***** TASK INPUTS

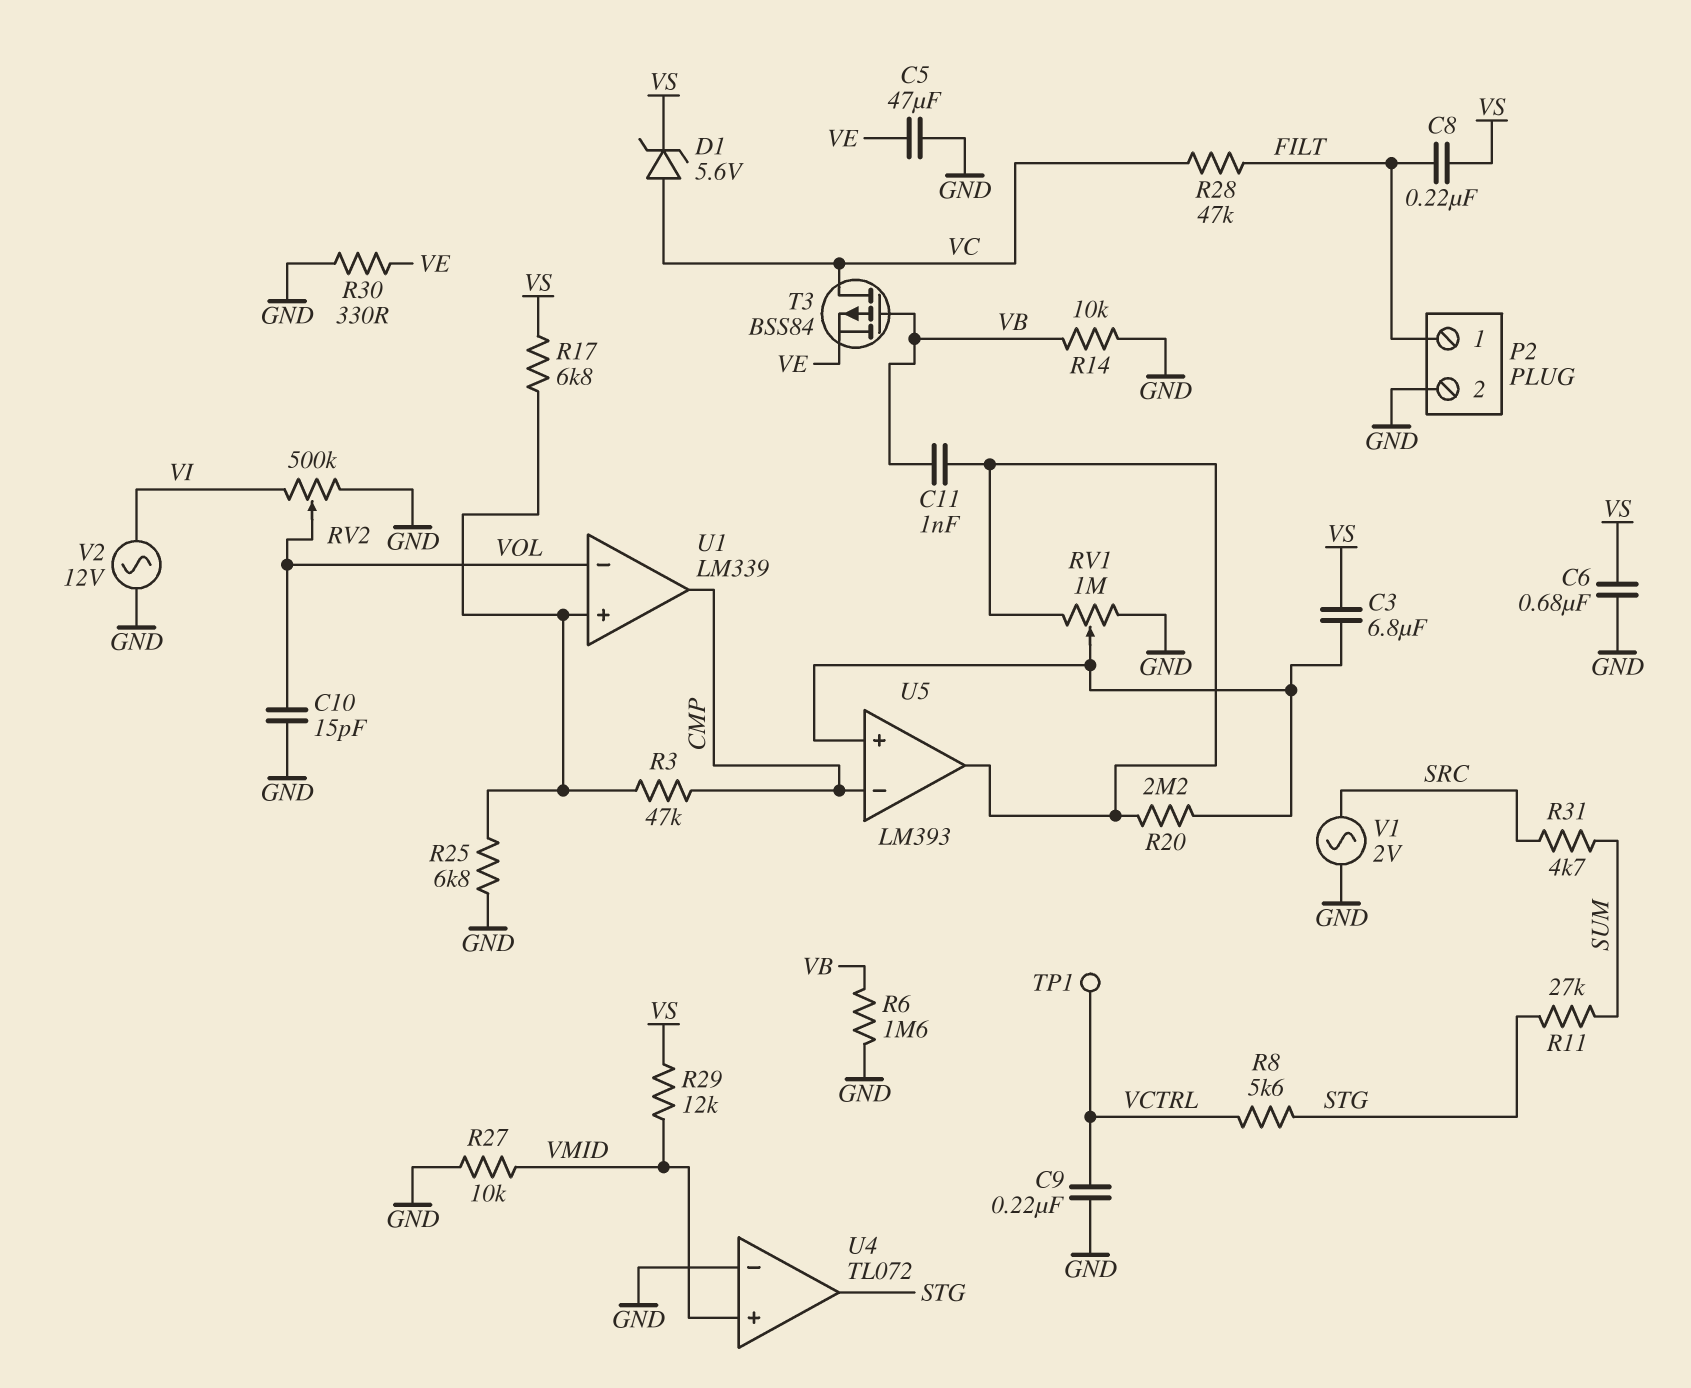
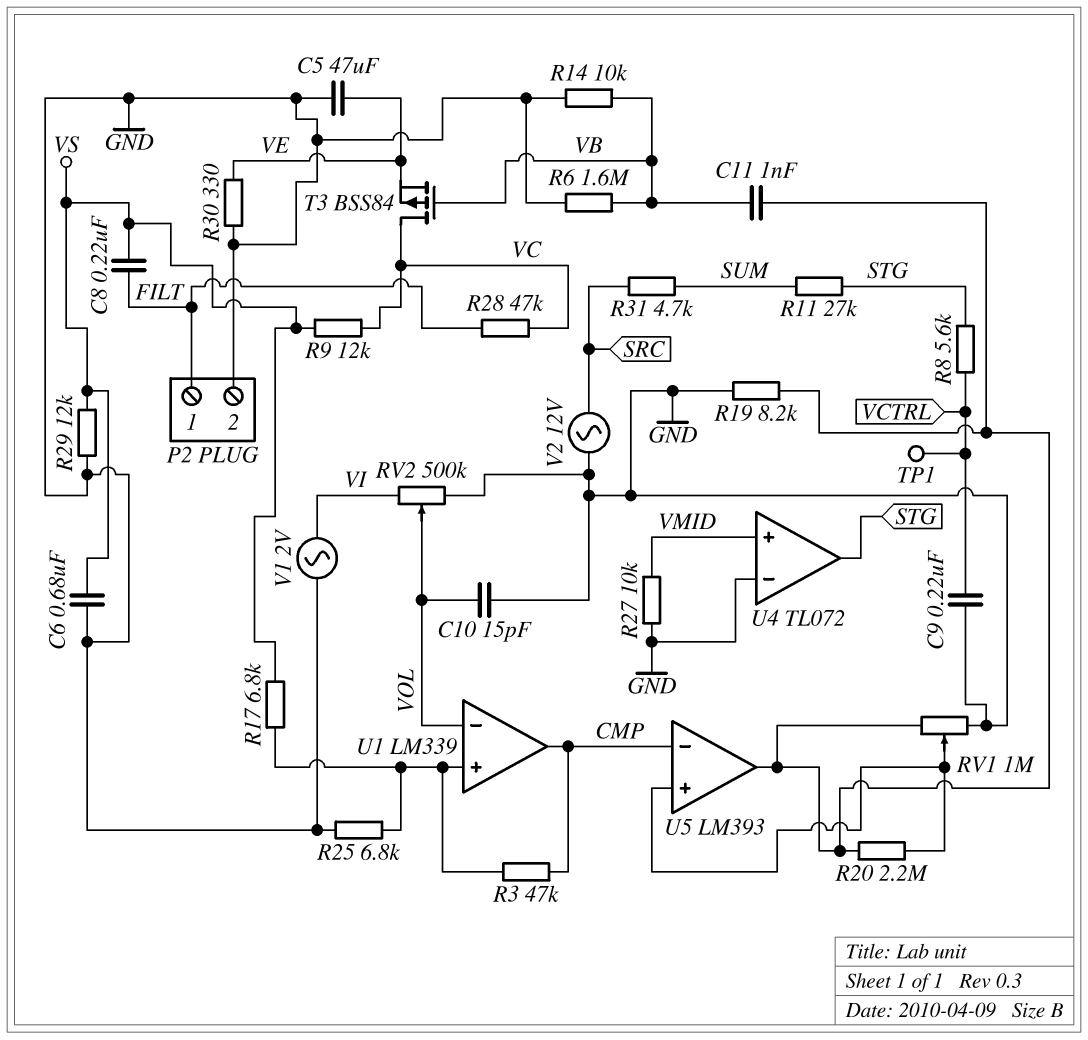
C3: 6.8uF (U5/in+, VS) -> none
D1: zener 5.6V (A VC, K VS) -> none
R9: none -> 12k (VC, VS)
R19: none -> 8.2k (GND, U5/out)
R29: 12k (VMID, VS) -> 12k (GND, VS)
V1: AC 2V (GND, SRC) -> AC 2V (GND, VI)
V2: AC 12V (GND, VI) -> AC 12V (GND, SRC)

**********

INSTRUCTIONS FOR THE TASK
Word for word, reproduce all of the data, but keep out the pictures.

PROBLEM SOLUTION
C3: 6.8uF (U5/in+, VS) -> none
D1: zener 5.6V (A VC, K VS) -> none
R9: none -> 12k (VC, VS)
R19: none -> 8.2k (GND, U5/out)
R29: 12k (VMID, VS) -> 12k (GND, VS)
V1: AC 2V (GND, SRC) -> AC 2V (GND, VI)
V2: AC 12V (GND, VI) -> AC 12V (GND, SRC)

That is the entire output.